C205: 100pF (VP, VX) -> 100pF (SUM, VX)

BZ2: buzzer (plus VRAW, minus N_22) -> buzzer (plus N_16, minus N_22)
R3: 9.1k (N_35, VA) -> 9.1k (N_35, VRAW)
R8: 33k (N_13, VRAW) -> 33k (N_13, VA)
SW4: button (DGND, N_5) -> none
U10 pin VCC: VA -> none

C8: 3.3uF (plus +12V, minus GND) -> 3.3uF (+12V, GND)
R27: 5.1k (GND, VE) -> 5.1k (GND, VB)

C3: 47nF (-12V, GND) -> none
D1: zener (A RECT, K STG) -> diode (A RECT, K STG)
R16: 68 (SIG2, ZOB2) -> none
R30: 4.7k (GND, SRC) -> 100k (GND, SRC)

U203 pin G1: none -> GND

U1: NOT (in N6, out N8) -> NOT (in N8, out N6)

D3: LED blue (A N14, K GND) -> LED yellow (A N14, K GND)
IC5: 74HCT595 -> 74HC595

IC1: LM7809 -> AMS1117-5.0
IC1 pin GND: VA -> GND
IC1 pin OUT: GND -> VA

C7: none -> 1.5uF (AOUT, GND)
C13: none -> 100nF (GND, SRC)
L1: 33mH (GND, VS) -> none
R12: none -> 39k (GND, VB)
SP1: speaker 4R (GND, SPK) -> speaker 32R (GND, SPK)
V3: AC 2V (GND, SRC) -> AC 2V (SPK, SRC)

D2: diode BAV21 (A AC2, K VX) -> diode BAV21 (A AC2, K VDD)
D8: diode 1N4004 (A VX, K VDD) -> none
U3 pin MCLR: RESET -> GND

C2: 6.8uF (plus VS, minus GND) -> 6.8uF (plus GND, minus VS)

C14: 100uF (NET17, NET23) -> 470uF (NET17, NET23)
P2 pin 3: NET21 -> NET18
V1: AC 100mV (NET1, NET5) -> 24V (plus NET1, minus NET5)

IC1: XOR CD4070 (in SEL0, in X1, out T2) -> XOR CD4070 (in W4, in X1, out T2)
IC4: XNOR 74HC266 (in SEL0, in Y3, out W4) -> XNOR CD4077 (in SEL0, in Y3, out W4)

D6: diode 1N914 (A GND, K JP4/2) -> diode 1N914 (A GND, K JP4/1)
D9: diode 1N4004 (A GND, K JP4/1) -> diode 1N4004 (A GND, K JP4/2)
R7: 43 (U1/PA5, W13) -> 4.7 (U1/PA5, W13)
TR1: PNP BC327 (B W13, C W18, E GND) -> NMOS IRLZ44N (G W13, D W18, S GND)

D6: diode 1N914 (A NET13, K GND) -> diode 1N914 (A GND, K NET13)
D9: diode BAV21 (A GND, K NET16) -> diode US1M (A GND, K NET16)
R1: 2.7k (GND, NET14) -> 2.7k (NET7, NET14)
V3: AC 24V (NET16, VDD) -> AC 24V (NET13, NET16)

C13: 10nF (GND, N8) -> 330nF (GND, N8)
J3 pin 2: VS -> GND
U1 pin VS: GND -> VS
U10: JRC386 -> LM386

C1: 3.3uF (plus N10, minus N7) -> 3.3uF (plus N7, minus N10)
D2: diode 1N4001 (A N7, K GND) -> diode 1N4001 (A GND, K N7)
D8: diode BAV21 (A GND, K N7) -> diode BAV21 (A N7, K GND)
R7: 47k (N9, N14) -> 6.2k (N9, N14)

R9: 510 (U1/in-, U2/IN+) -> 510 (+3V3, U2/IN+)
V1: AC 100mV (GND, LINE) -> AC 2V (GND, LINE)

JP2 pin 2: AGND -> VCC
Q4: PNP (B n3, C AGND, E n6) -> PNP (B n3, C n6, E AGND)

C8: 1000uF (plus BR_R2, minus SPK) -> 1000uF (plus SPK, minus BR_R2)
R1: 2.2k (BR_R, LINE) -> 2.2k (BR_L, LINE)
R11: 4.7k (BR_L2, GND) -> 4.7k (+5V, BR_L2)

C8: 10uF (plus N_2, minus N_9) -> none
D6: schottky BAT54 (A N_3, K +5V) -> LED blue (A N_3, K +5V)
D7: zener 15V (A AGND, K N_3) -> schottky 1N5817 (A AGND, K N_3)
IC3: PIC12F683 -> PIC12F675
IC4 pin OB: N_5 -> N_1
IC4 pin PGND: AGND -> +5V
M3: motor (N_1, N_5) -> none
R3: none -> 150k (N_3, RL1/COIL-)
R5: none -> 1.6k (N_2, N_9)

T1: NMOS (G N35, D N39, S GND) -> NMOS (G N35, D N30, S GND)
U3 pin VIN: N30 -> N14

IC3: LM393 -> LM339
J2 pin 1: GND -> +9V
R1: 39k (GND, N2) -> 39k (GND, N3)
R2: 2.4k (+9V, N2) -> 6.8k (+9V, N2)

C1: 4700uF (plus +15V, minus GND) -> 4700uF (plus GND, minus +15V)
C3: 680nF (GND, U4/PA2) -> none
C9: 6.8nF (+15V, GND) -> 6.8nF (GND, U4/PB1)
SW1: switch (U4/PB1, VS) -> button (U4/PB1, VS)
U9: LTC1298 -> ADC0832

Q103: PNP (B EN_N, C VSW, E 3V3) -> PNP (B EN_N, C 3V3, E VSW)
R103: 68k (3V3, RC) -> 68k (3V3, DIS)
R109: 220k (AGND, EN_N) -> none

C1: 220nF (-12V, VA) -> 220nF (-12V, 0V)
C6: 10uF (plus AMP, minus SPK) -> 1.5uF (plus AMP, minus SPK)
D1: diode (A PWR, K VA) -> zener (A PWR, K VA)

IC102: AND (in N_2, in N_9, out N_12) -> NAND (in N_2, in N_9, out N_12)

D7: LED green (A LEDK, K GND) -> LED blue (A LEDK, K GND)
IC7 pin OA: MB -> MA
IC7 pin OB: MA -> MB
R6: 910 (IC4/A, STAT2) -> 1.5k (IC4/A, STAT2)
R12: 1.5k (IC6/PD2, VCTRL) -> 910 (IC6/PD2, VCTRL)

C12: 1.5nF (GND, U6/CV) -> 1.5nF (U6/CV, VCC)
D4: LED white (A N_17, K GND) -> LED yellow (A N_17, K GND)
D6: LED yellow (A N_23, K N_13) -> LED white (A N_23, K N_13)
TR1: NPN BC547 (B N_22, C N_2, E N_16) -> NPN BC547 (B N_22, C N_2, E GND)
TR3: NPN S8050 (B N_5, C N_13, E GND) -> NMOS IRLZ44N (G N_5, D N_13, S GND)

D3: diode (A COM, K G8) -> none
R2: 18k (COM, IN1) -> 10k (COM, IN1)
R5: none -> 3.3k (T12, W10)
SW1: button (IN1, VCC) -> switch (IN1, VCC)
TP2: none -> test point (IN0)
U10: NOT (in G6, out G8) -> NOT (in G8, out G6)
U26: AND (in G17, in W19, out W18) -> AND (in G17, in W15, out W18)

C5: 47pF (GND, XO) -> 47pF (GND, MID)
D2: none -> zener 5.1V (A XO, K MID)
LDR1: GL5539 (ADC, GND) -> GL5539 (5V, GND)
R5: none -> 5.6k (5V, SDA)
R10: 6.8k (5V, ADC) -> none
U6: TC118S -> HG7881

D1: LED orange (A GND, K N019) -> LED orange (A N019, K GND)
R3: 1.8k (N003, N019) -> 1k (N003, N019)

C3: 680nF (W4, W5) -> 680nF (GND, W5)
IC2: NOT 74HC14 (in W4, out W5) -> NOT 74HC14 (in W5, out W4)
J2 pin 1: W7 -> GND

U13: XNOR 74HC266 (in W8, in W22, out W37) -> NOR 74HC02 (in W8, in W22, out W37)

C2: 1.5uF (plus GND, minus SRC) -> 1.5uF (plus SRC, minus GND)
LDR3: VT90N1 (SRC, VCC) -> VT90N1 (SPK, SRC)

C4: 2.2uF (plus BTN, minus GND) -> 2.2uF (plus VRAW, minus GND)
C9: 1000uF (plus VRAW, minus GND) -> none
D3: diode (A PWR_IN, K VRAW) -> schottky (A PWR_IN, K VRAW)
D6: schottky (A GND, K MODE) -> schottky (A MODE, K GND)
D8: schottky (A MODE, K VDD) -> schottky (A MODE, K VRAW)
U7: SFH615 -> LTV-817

◆ **Description of the task**
Pick out all lines from the data above in which the word "yellow" appears.

◆ **Output for this exercise**
D3: LED blue (A N14, K GND) -> LED yellow (A N14, K GND)
D4: LED white (A N_17, K GND) -> LED yellow (A N_17, K GND)
D6: LED yellow (A N_23, K N_13) -> LED white (A N_23, K N_13)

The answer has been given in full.